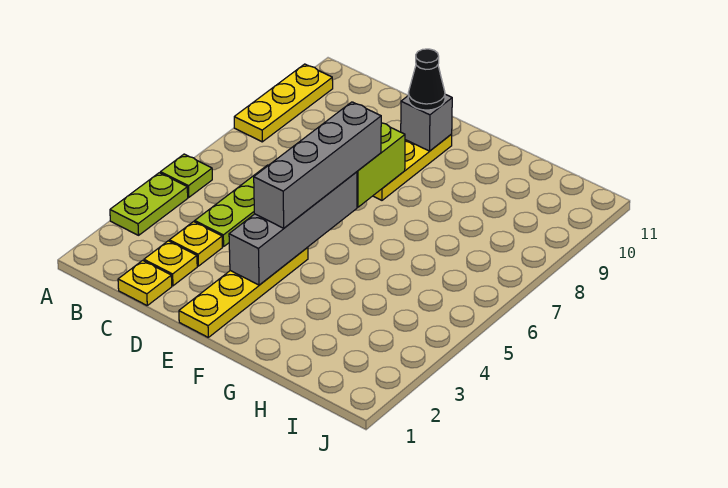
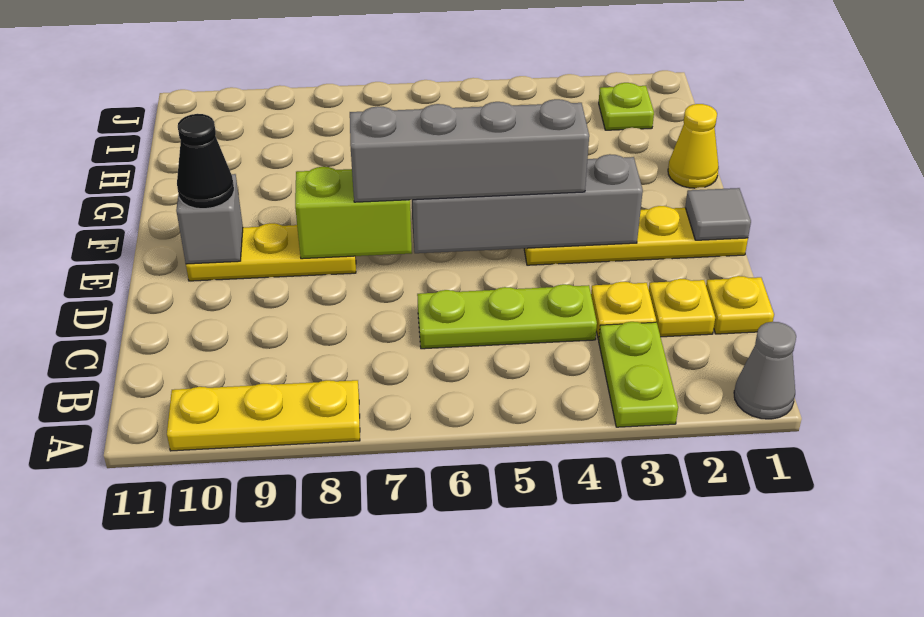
none -> grey 1x1 cone [734,322,796,419]
lime 1x2 plate [110,173,188,235] -> lime 1x2 plate turned to [599,322,678,427]
lime 1x1 plate [160,154,212,197] -> lime 1x1 plate moved to [599,83,654,130]
none -> grey 1x1 tile [685,188,751,240]
none -> yellow 1x1 cone [668,104,719,188]

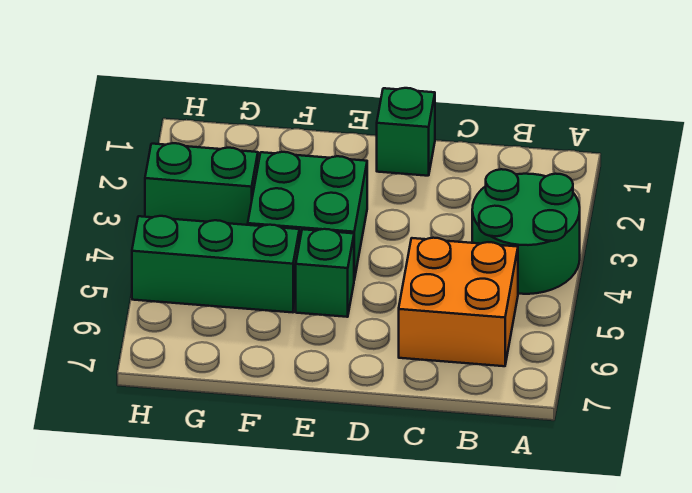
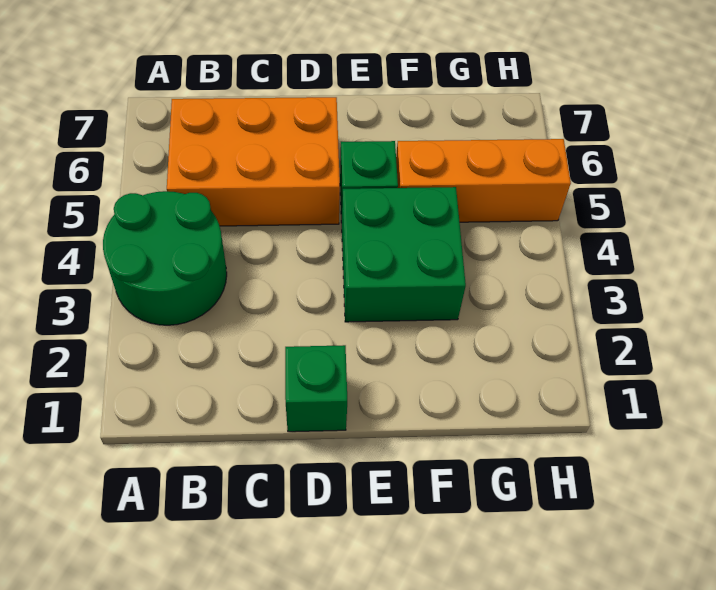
orange 2x2 brick [399,238,518,366] -> orange 2x3 brick [167,97,340,226]
green 1x3 brick [132,216,299,312] -> orange 1x3 brick [396,139,571,222]
green 1x2 brick [145,143,258,225] -> none

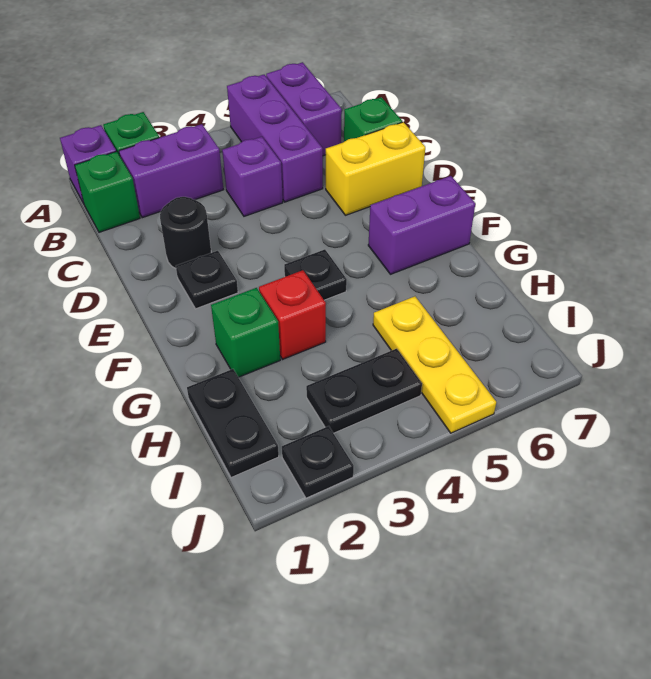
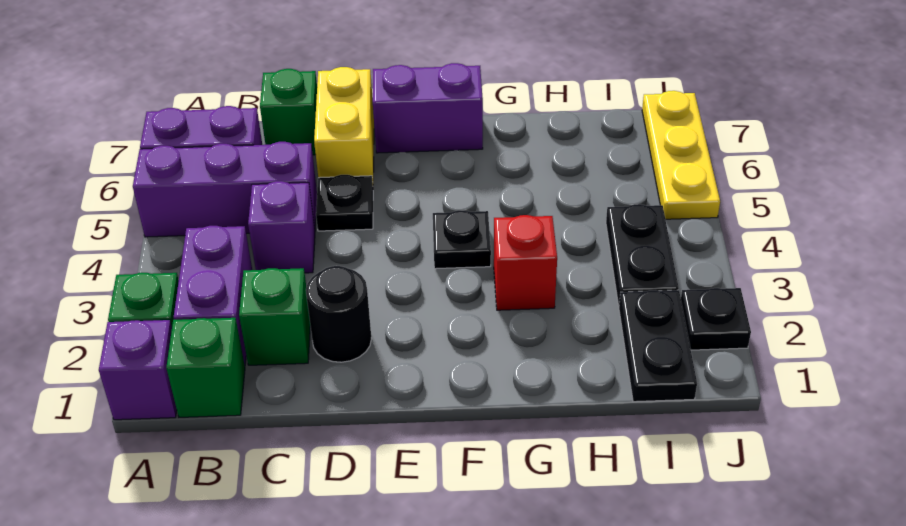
black 1x1 plate [176,251,238,309] -> black 1x1 plate moved to [316,175,373,231]
purple 1x2 brick [368,176,475,274] -> purple 1x2 brick turned to [373,63,483,153]
green 1x1 brick [211,288,280,377] -> green 1x1 brick moved to [239,268,310,365]
black 1x2 plate [187,369,279,478] -> black 1x2 plate turned to [619,290,697,402]
yellow 1x3 plate [373,296,496,433] -> yellow 1x3 plate turned to [642,91,720,219]

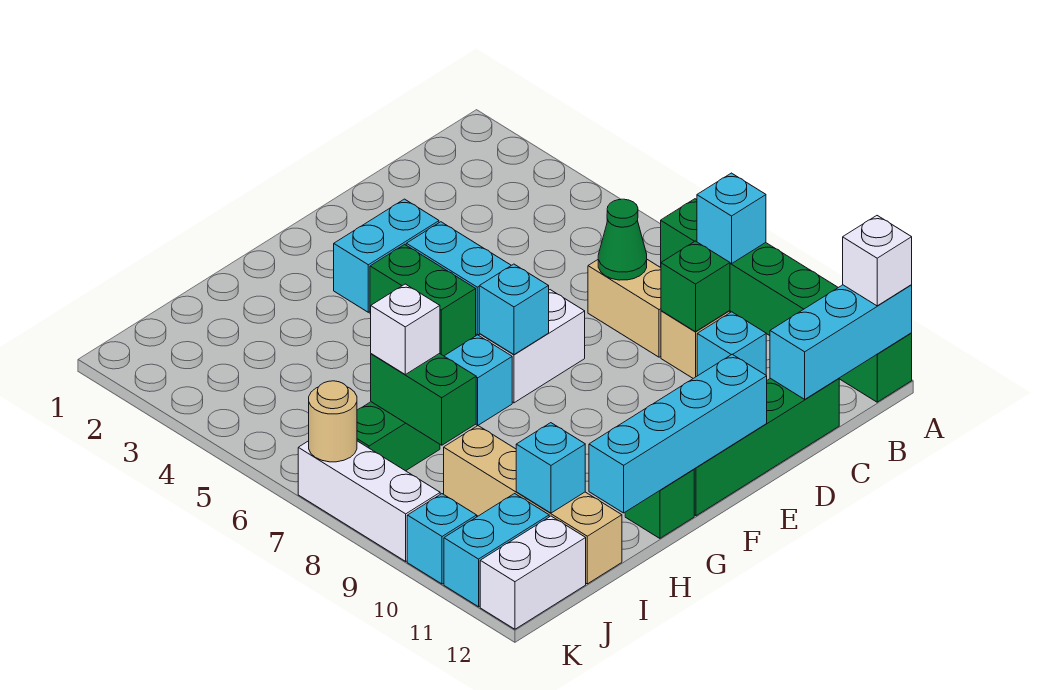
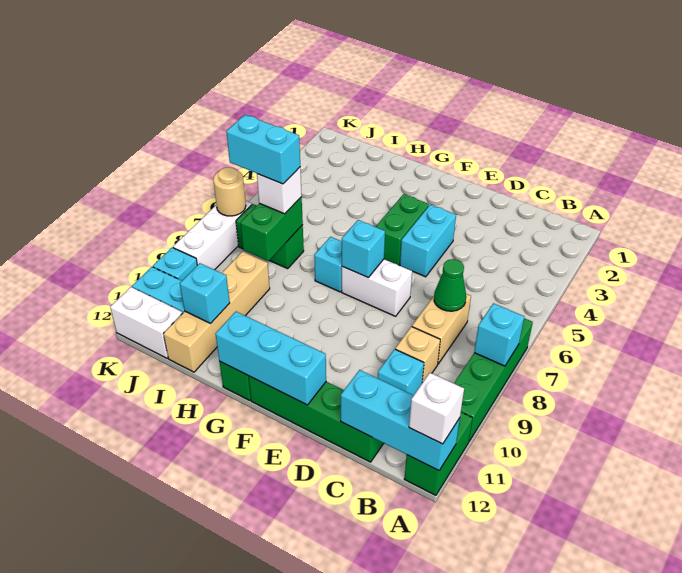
green 1x1 brick [661,241,730,332] -> none
cyan 1x2 brick [334,199,439,312] -> cyan 1x2 brick moved to [226,115,300,184]
cyan 1x4 brick [589,354,767,513] -> cyan 1x3 brick [216,312,326,405]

━━━━━━━━━━

PROMPT: Every line above is to be duplicated exactly; no picture should be carried over.

SOLUTION:
none -> grey 1x1 cone [734,322,796,419]
lime 1x2 plate [110,173,188,235] -> lime 1x2 plate turned to [599,322,678,427]
lime 1x1 plate [160,154,212,197] -> lime 1x1 plate moved to [599,83,654,130]
none -> grey 1x1 tile [685,188,751,240]
none -> yellow 1x1 cone [668,104,719,188]

orange 2x2 brick [399,238,518,366] -> orange 2x3 brick [167,97,340,226]
green 1x3 brick [132,216,299,312] -> orange 1x3 brick [396,139,571,222]
green 1x2 brick [145,143,258,225] -> none

black 1x1 plate [176,251,238,309] -> black 1x1 plate moved to [316,175,373,231]
purple 1x2 brick [368,176,475,274] -> purple 1x2 brick turned to [373,63,483,153]
green 1x1 brick [211,288,280,377] -> green 1x1 brick moved to [239,268,310,365]
black 1x2 plate [187,369,279,478] -> black 1x2 plate turned to [619,290,697,402]
yellow 1x3 plate [373,296,496,433] -> yellow 1x3 plate turned to [642,91,720,219]

green 1x1 brick [661,241,730,332] -> none
cyan 1x2 brick [334,199,439,312] -> cyan 1x2 brick moved to [226,115,300,184]
cyan 1x4 brick [589,354,767,513] -> cyan 1x3 brick [216,312,326,405]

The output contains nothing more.